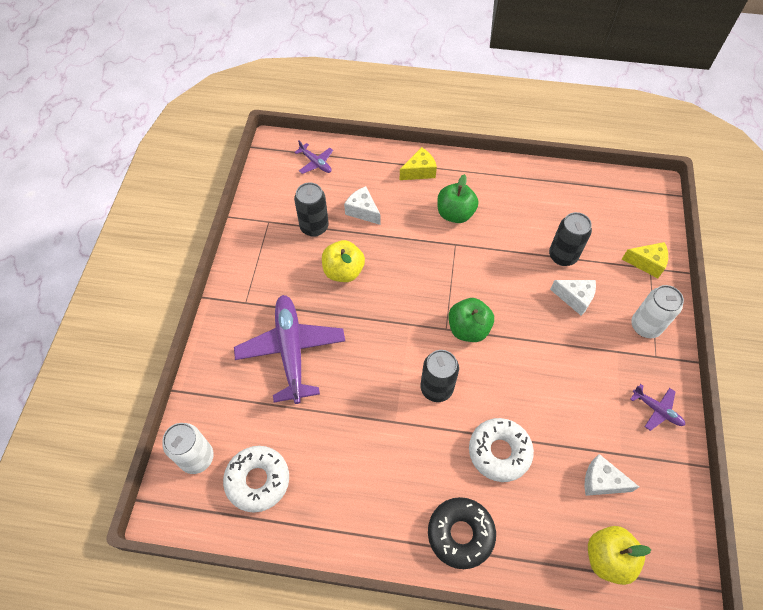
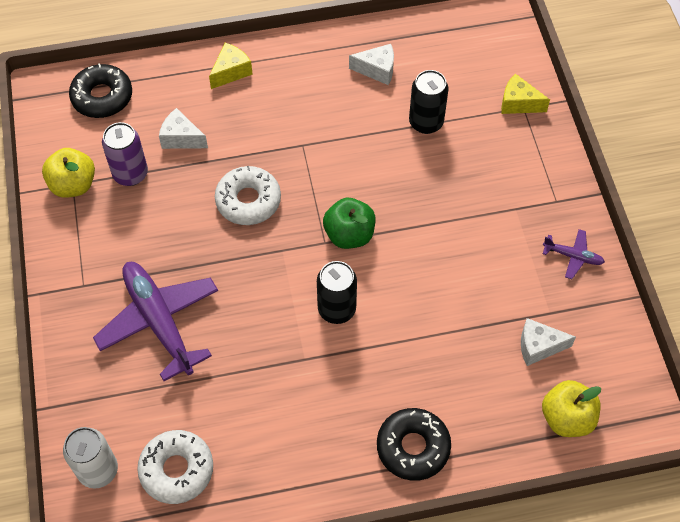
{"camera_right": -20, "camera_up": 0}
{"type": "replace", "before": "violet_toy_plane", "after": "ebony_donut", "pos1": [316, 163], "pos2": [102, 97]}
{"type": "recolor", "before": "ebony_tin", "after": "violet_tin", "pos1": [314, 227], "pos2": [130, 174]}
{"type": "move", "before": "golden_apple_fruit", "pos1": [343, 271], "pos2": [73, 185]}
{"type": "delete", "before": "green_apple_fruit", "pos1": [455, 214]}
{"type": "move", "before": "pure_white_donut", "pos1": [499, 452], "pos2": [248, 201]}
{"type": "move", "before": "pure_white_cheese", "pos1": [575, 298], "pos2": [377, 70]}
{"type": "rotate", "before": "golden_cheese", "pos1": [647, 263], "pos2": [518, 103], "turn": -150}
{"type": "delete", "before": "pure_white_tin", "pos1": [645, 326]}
◇ ◇ ◇ ◇
Work to be completed
Display each line of the data where "delete" occurs.

Response for this exercise
{"type": "delete", "before": "green_apple_fruit", "pos1": [455, 214]}
{"type": "delete", "before": "pure_white_tin", "pos1": [645, 326]}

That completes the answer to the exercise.